(Spatial object tracking data)
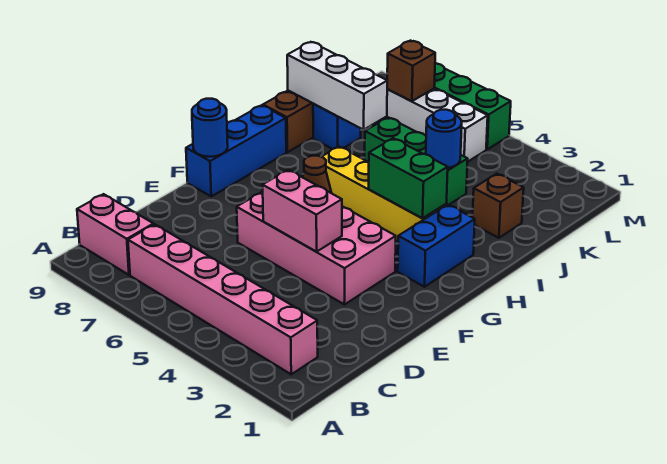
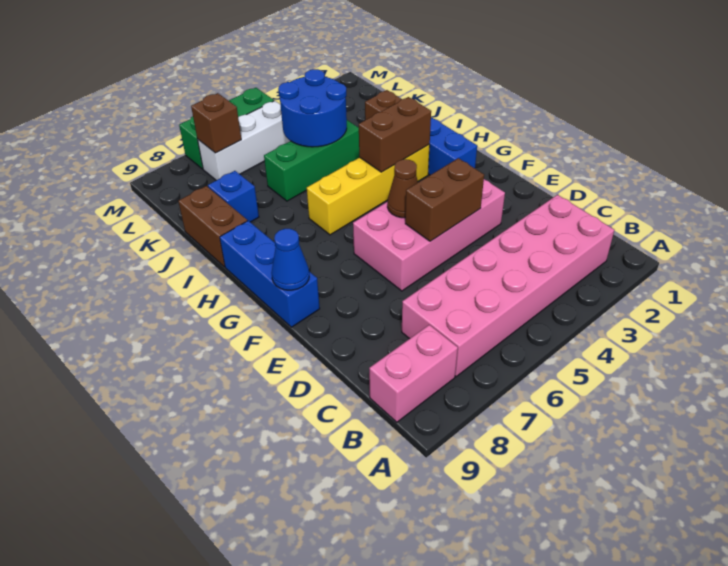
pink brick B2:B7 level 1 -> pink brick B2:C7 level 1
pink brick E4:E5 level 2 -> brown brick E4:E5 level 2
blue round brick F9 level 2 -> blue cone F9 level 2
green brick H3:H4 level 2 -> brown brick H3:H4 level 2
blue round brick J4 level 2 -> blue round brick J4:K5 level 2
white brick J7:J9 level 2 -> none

TASK TO COMPLETE:
Print out the records in full and exactly, dropping every picture.

RESPONSE FOR THIS EXERCISE:
pink brick B2:B7 level 1 -> pink brick B2:C7 level 1
pink brick E4:E5 level 2 -> brown brick E4:E5 level 2
blue round brick F9 level 2 -> blue cone F9 level 2
green brick H3:H4 level 2 -> brown brick H3:H4 level 2
blue round brick J4 level 2 -> blue round brick J4:K5 level 2
white brick J7:J9 level 2 -> none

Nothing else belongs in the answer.